Data extracted from a collection

• • • •

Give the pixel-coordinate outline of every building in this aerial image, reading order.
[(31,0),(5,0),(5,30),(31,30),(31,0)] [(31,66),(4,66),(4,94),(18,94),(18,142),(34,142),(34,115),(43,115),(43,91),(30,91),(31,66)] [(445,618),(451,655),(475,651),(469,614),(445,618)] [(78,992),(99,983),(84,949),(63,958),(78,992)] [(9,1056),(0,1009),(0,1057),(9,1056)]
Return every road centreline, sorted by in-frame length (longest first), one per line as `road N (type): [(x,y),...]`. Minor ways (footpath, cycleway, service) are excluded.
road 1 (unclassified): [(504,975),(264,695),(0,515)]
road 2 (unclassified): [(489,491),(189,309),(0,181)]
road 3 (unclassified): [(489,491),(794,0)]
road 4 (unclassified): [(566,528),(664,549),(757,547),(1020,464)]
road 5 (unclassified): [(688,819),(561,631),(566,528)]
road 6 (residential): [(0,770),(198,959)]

• • • •

*EXERCISE DETAILS:*
The response should be an exact copy of the lines from the one with "Return every road" through the end of the data, with no other text.

*SOLUTION TO THIS TASK:*
Return every road centreline, sorted by in-frame length (longest first), one per line as `road N (type): [(x,y),...]`. Minor ways (footpath, cycleway, service) are excluded.
road 1 (unclassified): [(504,975),(264,695),(0,515)]
road 2 (unclassified): [(489,491),(189,309),(0,181)]
road 3 (unclassified): [(489,491),(794,0)]
road 4 (unclassified): [(566,528),(664,549),(757,547),(1020,464)]
road 5 (unclassified): [(688,819),(561,631),(566,528)]
road 6 (residential): [(0,770),(198,959)]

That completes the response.